— PROVIDED INFORMATION —
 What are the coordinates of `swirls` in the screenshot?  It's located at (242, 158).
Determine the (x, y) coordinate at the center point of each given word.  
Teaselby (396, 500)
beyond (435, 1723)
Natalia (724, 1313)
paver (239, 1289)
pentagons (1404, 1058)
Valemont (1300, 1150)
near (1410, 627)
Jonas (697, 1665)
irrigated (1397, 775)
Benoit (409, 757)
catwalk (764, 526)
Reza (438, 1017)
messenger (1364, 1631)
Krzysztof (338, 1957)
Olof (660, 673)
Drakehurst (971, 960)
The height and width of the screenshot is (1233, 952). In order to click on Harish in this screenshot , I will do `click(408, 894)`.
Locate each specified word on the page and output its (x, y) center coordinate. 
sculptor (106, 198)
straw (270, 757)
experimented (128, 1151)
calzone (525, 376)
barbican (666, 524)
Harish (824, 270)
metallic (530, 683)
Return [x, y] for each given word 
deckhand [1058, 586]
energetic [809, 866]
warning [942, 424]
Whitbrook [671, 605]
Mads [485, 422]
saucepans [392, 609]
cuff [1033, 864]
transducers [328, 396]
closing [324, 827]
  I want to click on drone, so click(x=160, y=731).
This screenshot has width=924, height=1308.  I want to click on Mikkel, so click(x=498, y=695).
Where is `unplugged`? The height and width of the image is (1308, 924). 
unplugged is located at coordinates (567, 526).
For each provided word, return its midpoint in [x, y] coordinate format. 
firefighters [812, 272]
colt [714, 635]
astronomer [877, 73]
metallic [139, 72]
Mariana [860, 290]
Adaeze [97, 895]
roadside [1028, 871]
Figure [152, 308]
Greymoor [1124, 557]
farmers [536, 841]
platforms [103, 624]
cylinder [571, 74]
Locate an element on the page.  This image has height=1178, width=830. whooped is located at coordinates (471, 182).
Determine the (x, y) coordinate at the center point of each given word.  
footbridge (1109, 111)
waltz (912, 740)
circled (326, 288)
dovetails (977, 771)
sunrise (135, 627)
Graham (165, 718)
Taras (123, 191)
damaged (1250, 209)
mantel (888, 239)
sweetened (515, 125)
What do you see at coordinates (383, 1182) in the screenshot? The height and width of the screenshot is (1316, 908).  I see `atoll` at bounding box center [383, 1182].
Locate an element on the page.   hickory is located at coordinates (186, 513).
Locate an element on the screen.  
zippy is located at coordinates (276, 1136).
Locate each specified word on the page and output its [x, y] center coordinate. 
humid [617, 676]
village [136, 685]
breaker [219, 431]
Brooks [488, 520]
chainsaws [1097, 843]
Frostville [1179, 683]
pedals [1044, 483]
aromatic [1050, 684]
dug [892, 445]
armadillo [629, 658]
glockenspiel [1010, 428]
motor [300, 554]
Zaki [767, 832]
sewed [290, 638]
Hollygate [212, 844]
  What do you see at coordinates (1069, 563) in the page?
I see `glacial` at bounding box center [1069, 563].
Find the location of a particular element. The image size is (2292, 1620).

— EXERCISE INSTRUCTIONS —
Present every item above as a numbered list, skipping any blank lines.

— RESULT —
1.  What are the coordinates of `swirls` in the screenshot?  It's located at (242, 158).
2. Determine the (x, y) coordinate at the center point of each given word.  
3. Teaselby (396, 500)
4. beyond (435, 1723)
5. Natalia (724, 1313)
6. paver (239, 1289)
7. pentagons (1404, 1058)
8. Valemont (1300, 1150)
9. near (1410, 627)
10. Jonas (697, 1665)
11. irrigated (1397, 775)
12. Benoit (409, 757)
13. catwalk (764, 526)
14. Reza (438, 1017)
15. messenger (1364, 1631)
16. Krzysztof (338, 1957)
17. Olof (660, 673)
18. Drakehurst (971, 960)
19. The height and width of the screenshot is (1233, 952). In order to click on Harish in this screenshot , I will do `click(408, 894)`.
20. Locate each specified word on the page and output its (x, y) center coordinate. 
21. sculptor (106, 198)
22. straw (270, 757)
23. experimented (128, 1151)
24. calzone (525, 376)
25. barbican (666, 524)
26. Harish (824, 270)
27. metallic (530, 683)
28. Return [x, y] for each given word 
29. deckhand [1058, 586]
30. energetic [809, 866]
31. warning [942, 424]
32. Whitbrook [671, 605]
33. Mads [485, 422]
34. saucepans [392, 609]
35. cuff [1033, 864]
36. transducers [328, 396]
37. closing [324, 827]
38.   I want to click on drone, so click(x=160, y=731).
39. This screenshot has width=924, height=1308.  I want to click on Mikkel, so click(x=498, y=695).
40. Where is `unplugged`? The height and width of the image is (1308, 924). 
41. unplugged is located at coordinates (567, 526).
42. For each provided word, return its midpoint in [x, y] coordinate format. 
43. firefighters [812, 272]
44. colt [714, 635]
45. astronomer [877, 73]
46. metallic [139, 72]
47. Mariana [860, 290]
48. Adaeze [97, 895]
49. roadside [1028, 871]
50. Figure [152, 308]
51. Greymoor [1124, 557]
52. farmers [536, 841]
53. platforms [103, 624]
54. cylinder [571, 74]
55. Locate an element on the page.  This image has height=1178, width=830. whooped is located at coordinates (471, 182).
56. Determine the (x, y) coordinate at the center point of each given word.  
57. footbridge (1109, 111)
58. waltz (912, 740)
59. circled (326, 288)
60. dovetails (977, 771)
61. sunrise (135, 627)
62. Graham (165, 718)
63. Taras (123, 191)
64. damaged (1250, 209)
65. mantel (888, 239)
66. sweetened (515, 125)
67. What do you see at coordinates (383, 1182) in the screenshot? The height and width of the screenshot is (1316, 908).  I see `atoll` at bounding box center [383, 1182].
68. Locate an element on the page.   hickory is located at coordinates (186, 513).
69. Locate an element on the screen.  
70. zippy is located at coordinates (276, 1136).
71. Locate each specified word on the page and output its [x, y] center coordinate. 
72. humid [617, 676]
73. village [136, 685]
74. breaker [219, 431]
75. Brooks [488, 520]
76. chainsaws [1097, 843]
77. Frostville [1179, 683]
78. pedals [1044, 483]
79. aromatic [1050, 684]
80. dug [892, 445]
81. armadillo [629, 658]
82. glockenspiel [1010, 428]
83. motor [300, 554]
84. Zaki [767, 832]
85. sewed [290, 638]
86. Hollygate [212, 844]
87.   What do you see at coordinates (1069, 563) in the page?
88. I see `glacial` at bounding box center [1069, 563].
89. Find the location of a particular element. The image size is (2292, 1620).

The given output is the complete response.